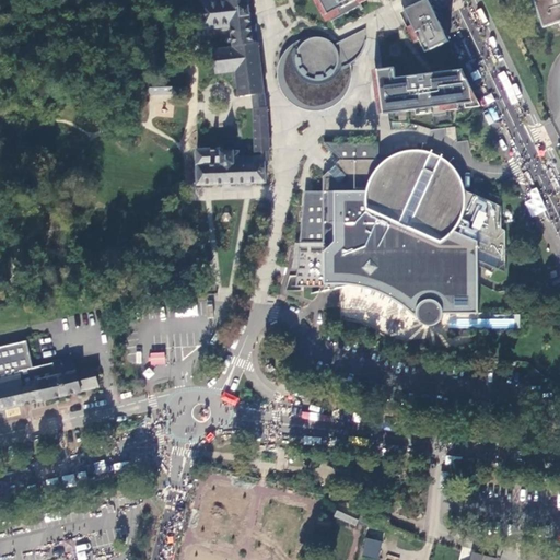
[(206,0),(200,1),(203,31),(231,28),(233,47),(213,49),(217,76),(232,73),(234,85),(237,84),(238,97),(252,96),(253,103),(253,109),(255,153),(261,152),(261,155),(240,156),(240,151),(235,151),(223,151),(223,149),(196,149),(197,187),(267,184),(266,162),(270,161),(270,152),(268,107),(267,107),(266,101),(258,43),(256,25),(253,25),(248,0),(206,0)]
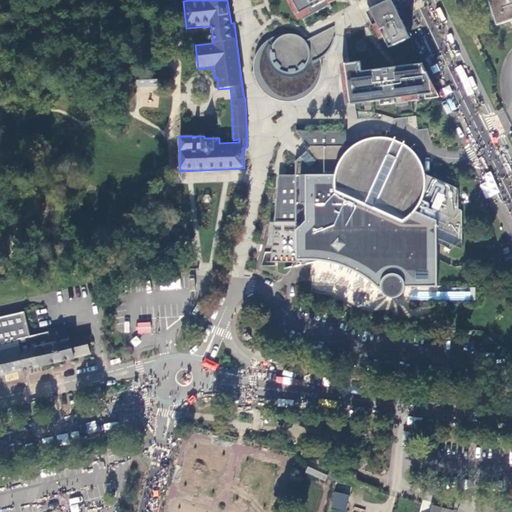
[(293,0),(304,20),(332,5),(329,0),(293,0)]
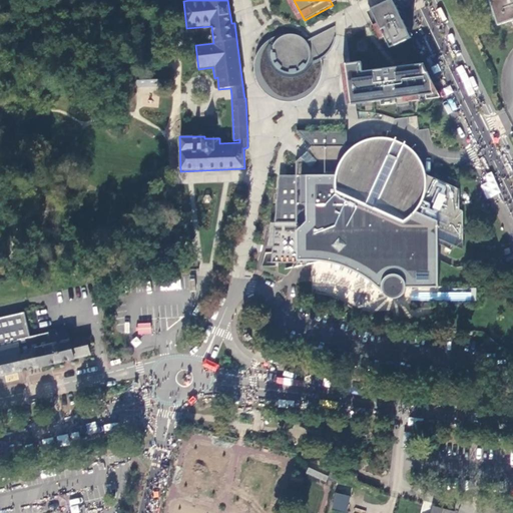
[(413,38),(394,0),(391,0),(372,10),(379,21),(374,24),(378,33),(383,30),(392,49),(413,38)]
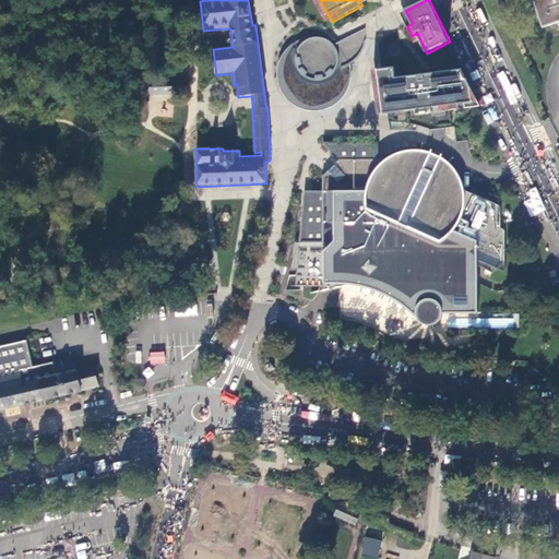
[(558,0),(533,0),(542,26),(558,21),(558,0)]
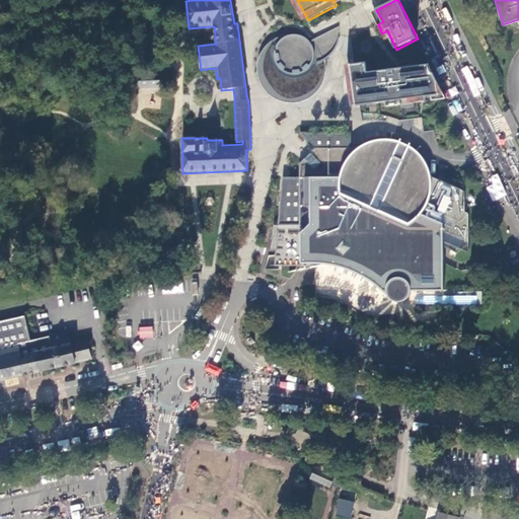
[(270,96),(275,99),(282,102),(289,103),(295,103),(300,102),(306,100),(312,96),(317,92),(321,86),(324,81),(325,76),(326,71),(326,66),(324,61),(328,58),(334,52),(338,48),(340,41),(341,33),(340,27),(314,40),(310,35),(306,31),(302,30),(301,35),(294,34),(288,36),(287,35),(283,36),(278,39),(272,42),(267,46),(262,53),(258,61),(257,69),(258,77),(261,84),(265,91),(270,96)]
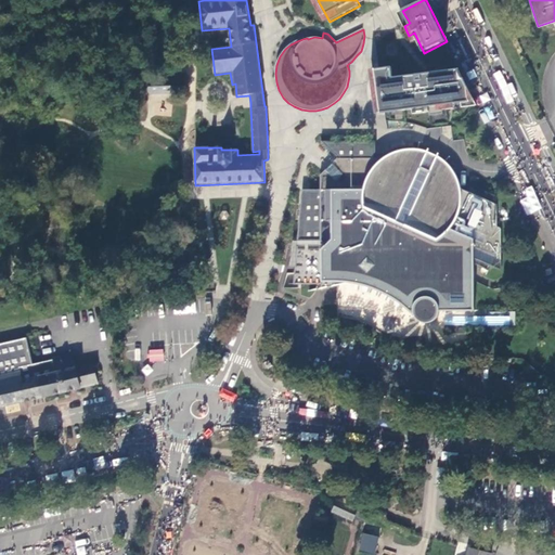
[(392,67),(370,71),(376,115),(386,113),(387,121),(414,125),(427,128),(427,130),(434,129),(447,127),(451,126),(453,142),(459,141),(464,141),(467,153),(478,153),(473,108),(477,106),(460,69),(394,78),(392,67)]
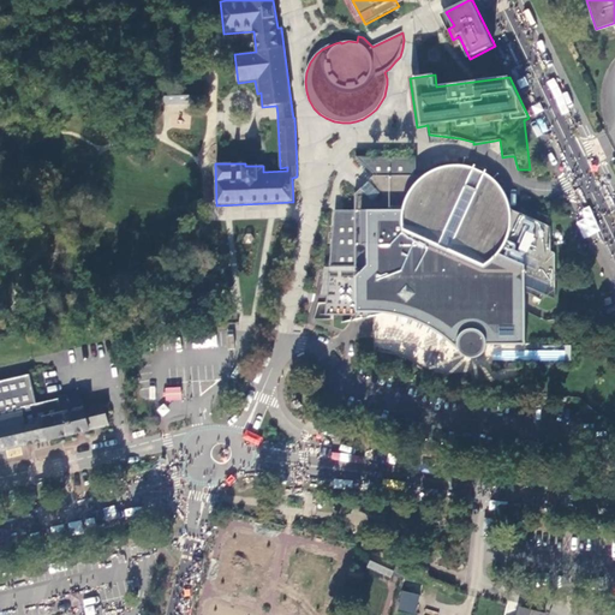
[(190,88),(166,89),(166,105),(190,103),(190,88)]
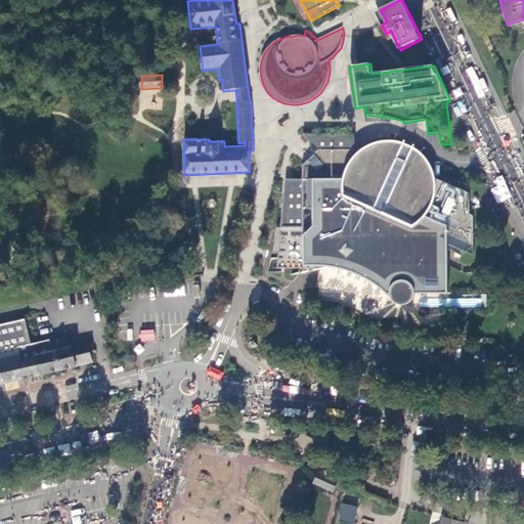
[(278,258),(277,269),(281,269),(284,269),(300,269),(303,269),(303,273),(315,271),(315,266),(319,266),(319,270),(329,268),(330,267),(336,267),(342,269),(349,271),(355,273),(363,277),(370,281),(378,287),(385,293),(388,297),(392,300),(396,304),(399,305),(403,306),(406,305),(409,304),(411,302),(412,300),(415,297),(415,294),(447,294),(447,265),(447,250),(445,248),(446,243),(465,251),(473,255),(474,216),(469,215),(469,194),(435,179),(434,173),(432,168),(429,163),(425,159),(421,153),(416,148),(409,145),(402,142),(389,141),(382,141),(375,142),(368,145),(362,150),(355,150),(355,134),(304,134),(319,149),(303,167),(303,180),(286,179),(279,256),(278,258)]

==*==

Problem description: Output the data above verbatim, pictures excluded.

Problem solution:
[(206,0),(200,1),(203,31),(231,28),(233,47),(213,49),(217,76),(232,73),(234,85),(237,84),(238,97),(252,96),(253,103),(253,109),(255,153),(261,152),(261,155),(240,156),(240,151),(235,151),(223,151),(223,149),(196,149),(197,187),(267,184),(266,162),(270,161),(270,152),(268,107),(267,107),(266,101),(258,43),(256,25),(253,25),(248,0),(206,0)]
[(293,0),(304,20),(332,5),(329,0),(293,0)]
[(413,38),(394,0),(391,0),(372,10),(379,21),(374,24),(378,33),(383,30),(392,49),(413,38)]
[(558,0),(533,0),(542,26),(558,21),(558,0)]
[(270,96),(275,99),(282,102),(289,103),(295,103),(300,102),(306,100),(312,96),(317,92),(321,86),(324,81),(325,76),(326,71),(326,66),(324,61),(328,58),(334,52),(338,48),(340,41),(341,33),(340,27),(314,40),(310,35),(306,31),(302,30),(301,35),(294,34),(288,36),(287,35),(283,36),(278,39),(272,42),(267,46),(262,53),(258,61),(257,69),(258,77),(261,84),(265,91),(270,96)]
[(392,67),(370,71),(376,115),(386,113),(387,121),(414,125),(427,128),(427,130),(434,129),(447,127),(451,126),(453,142),(459,141),(464,141),(467,153),(478,153),(473,108),(477,106),(460,69),(394,78),(392,67)]
[(190,88),(166,89),(166,105),(190,103),(190,88)]
[(278,258),(277,269),(281,269),(284,269),(300,269),(303,269),(303,273),(315,271),(315,266),(319,266),(319,270),(329,268),(330,267),(336,267),(342,269),(349,271),(355,273),(363,277),(370,281),(378,287),(385,293),(388,297),(392,300),(396,304),(399,305),(403,306),(406,305),(409,304),(411,302),(412,300),(415,297),(415,294),(447,294),(447,265),(447,250),(445,248),(446,243),(465,251),(473,255),(474,216),(469,215),(469,194),(435,179),(434,173),(432,168),(429,163),(425,159),(421,153),(416,148),(409,145),(402,142),(389,141),(382,141),(375,142),(368,145),(362,150),(355,150),(355,134),(304,134),(319,149),(303,167),(303,180),(286,179),(279,256),(278,258)]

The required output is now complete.